◆ **Exercise**: Give all of the data again exactly as written, omitting every image.

◆ **Provided data**:
---------------

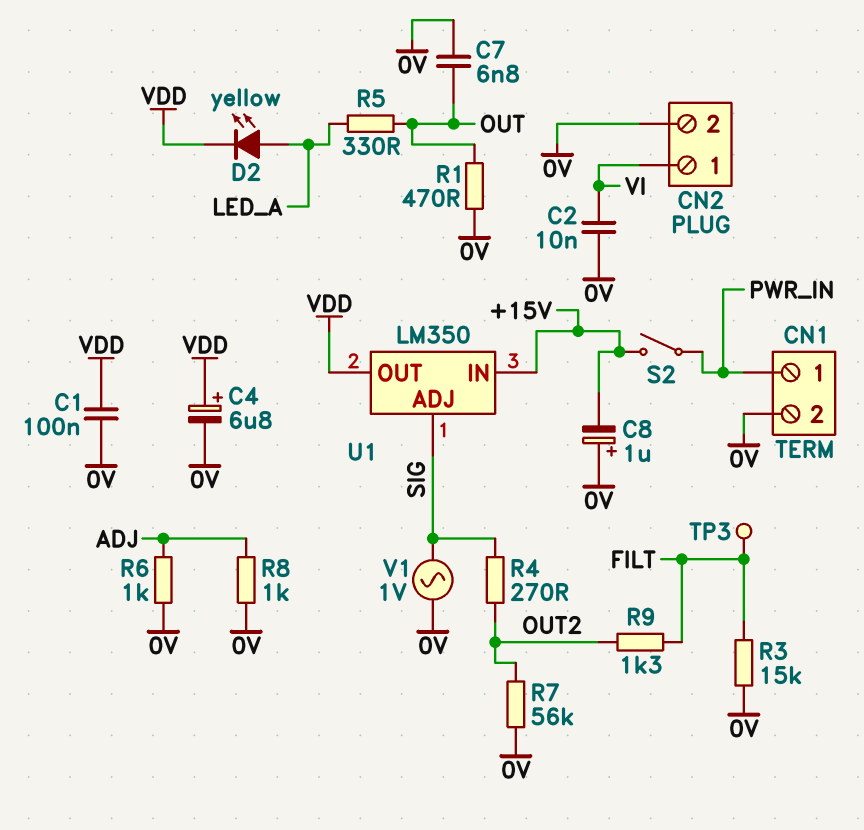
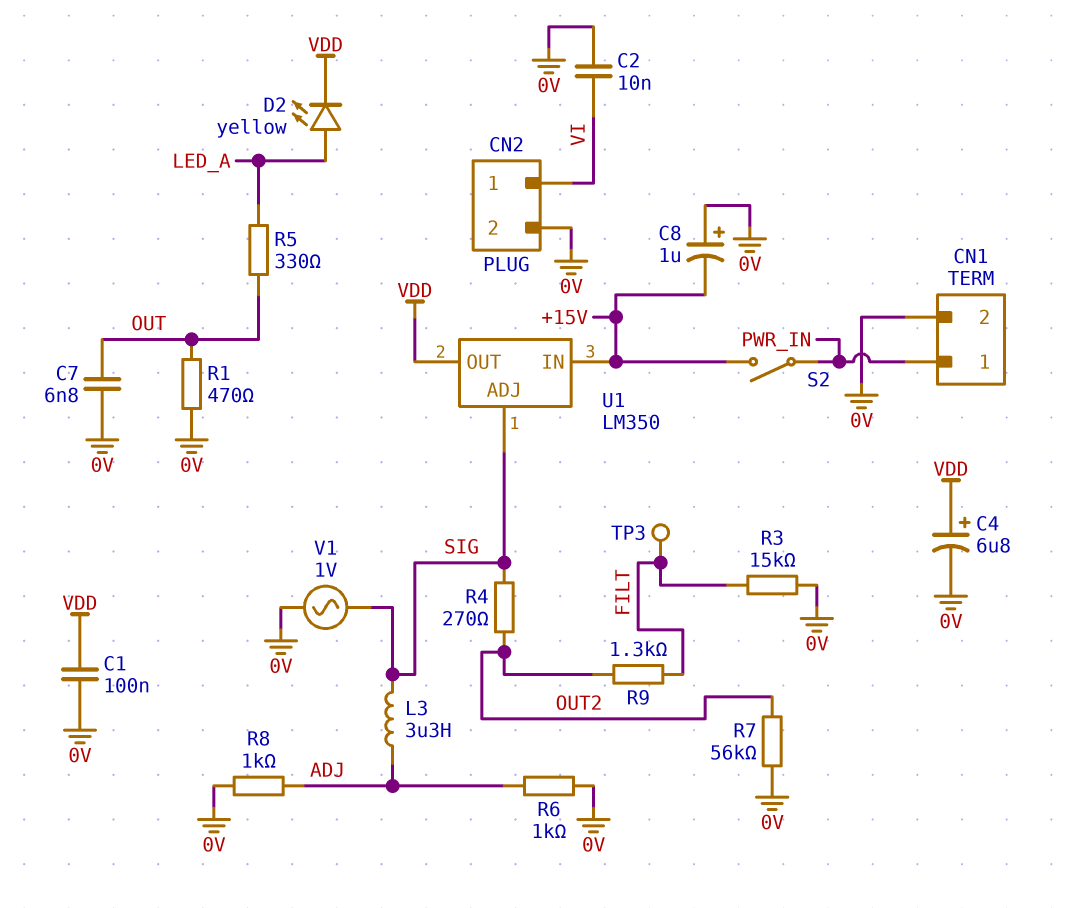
L3: none -> 3.3uH (ADJ, SIG)

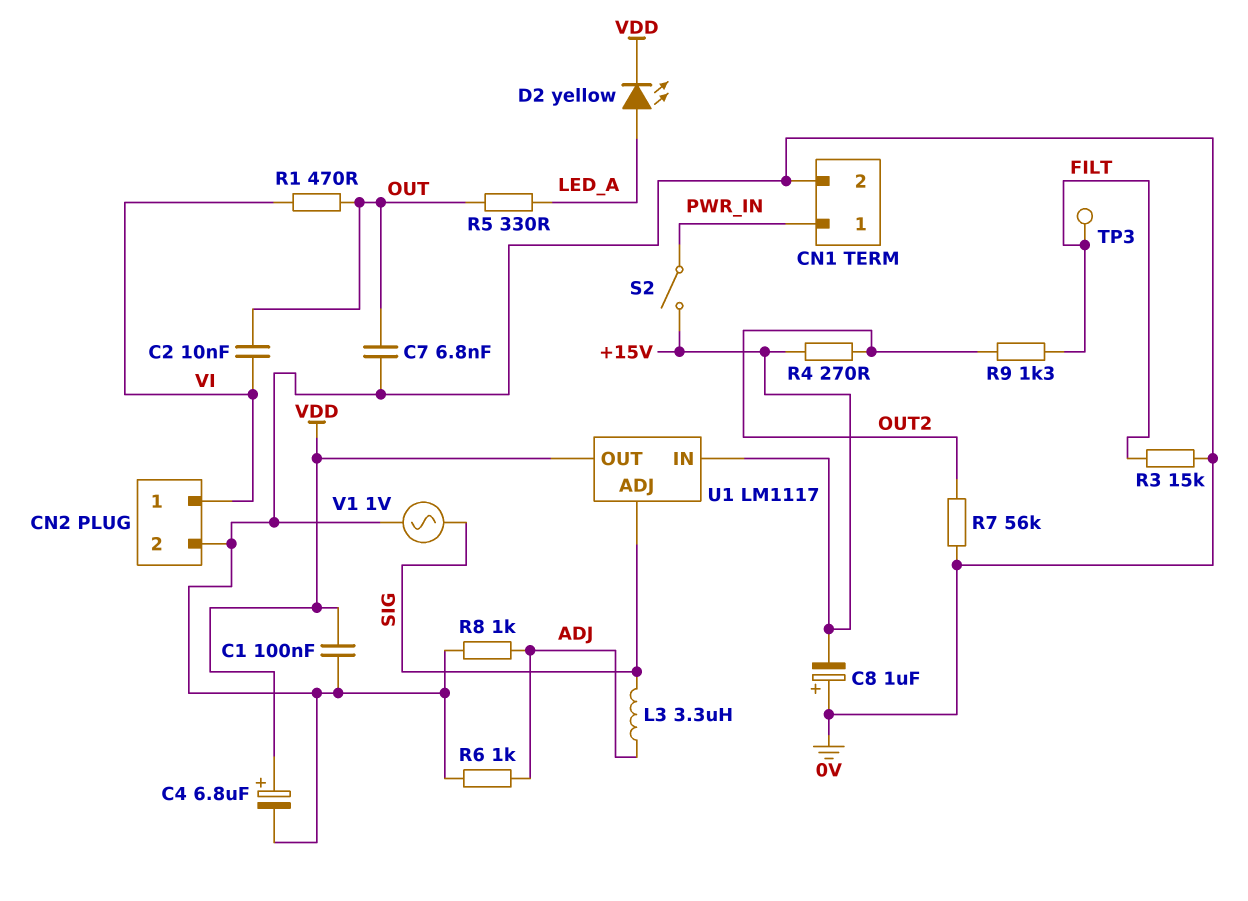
C2: 10nF (0V, VI) -> 10nF (OUT, VI)
R1: 470 (0V, OUT) -> 470 (OUT, VI)
R4: 270 (OUT2, SIG) -> 270 (+15V, OUT2)
U1: LM350 -> LM1117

---------------

◆ **Response for this exercise**:
L3: none -> 3.3uH (ADJ, SIG)

C2: 10nF (0V, VI) -> 10nF (OUT, VI)
R1: 470 (0V, OUT) -> 470 (OUT, VI)
R4: 270 (OUT2, SIG) -> 270 (+15V, OUT2)
U1: LM350 -> LM1117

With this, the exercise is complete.